Given data section start

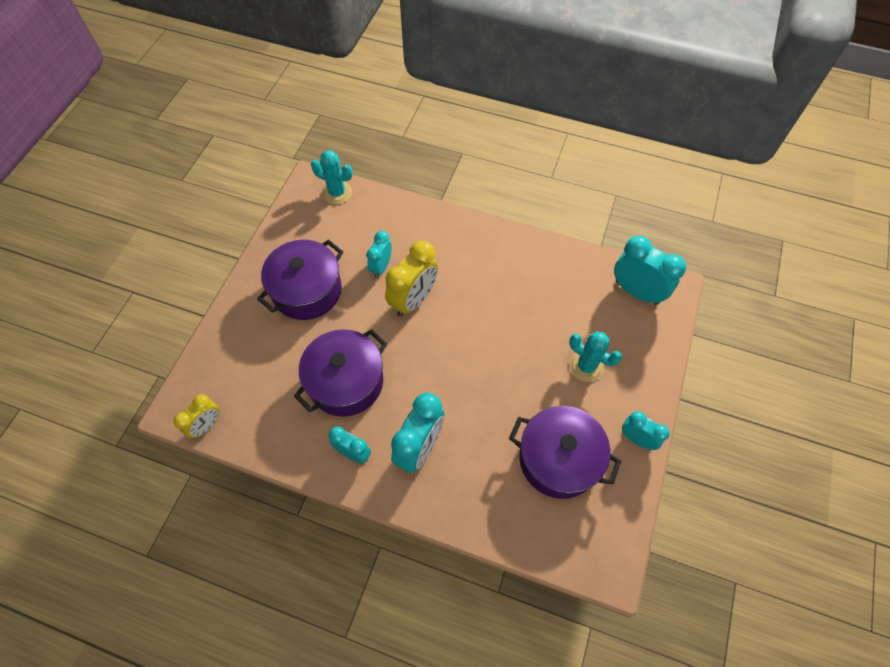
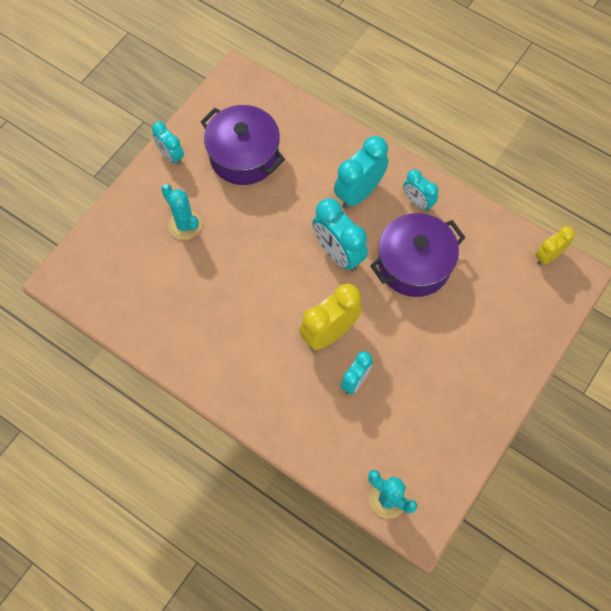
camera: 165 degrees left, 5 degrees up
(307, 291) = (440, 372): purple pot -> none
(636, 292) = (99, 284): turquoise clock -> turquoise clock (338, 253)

Given data section end
Given data section start

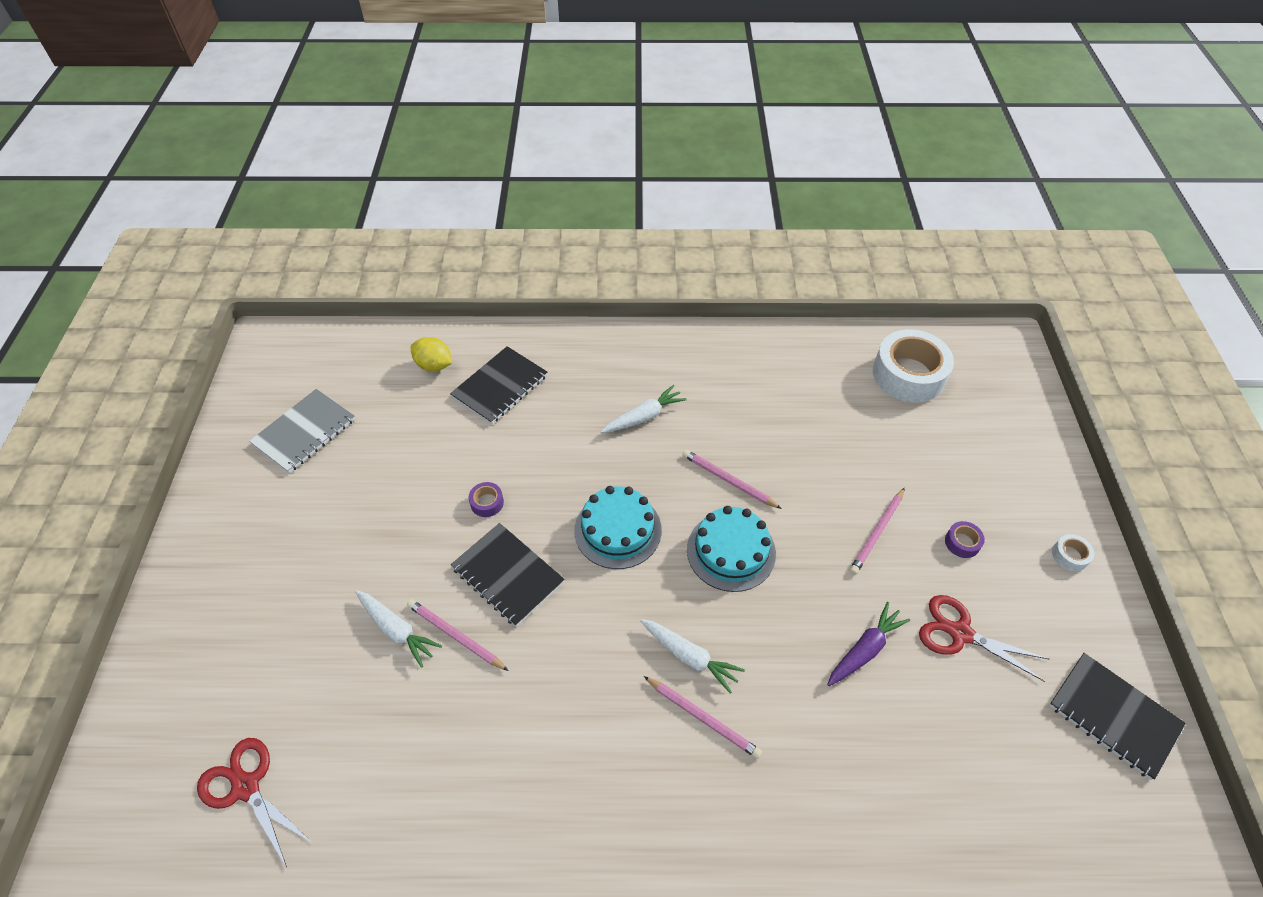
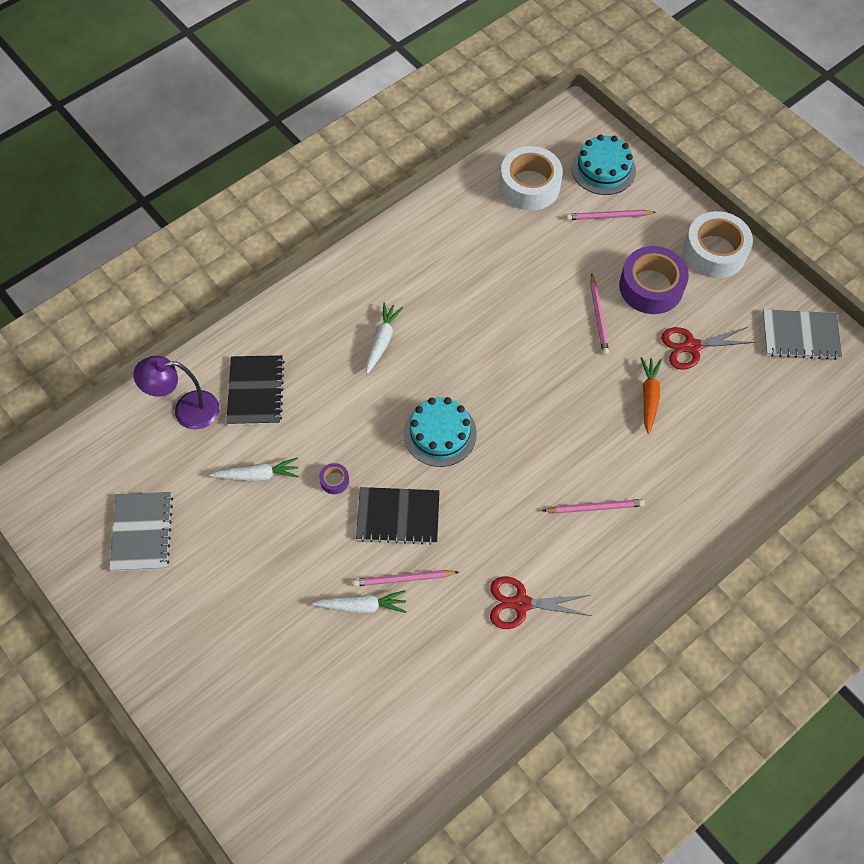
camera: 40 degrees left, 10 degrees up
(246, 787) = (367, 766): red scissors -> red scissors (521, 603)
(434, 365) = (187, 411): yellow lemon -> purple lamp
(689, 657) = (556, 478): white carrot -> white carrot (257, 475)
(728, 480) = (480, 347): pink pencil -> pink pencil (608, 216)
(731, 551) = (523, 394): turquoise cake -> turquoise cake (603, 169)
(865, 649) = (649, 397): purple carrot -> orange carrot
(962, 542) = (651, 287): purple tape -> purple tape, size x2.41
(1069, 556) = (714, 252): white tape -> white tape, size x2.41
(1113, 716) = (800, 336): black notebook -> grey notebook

Given data section end
Given data section start

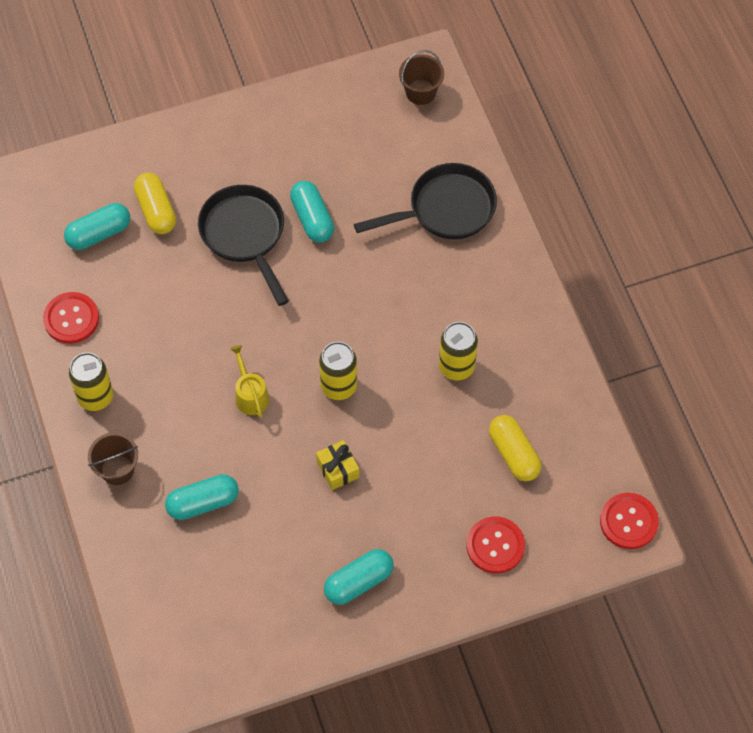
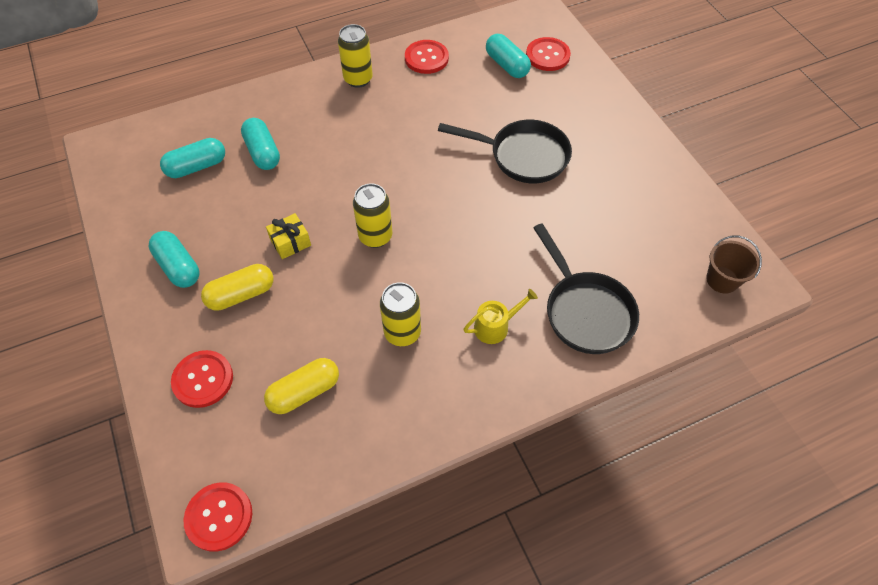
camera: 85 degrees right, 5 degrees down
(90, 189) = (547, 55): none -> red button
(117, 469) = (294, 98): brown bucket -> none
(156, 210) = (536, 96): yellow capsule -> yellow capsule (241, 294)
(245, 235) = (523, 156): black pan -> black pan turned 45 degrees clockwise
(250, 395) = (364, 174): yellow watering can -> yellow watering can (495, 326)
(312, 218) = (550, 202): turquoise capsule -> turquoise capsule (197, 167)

Given data section end

Task to complete:
Each line in the listing above from the one containing "camera: 165 degrees left, 5 degrees up" through the one containing "(636, 292) = (99, 284): turquoise" should be repeated exactly, and no other line.

Answer space:
camera: 165 degrees left, 5 degrees up
(307, 291) = (440, 372): purple pot -> none
(636, 292) = (99, 284): turquoise clock -> turquoise clock (338, 253)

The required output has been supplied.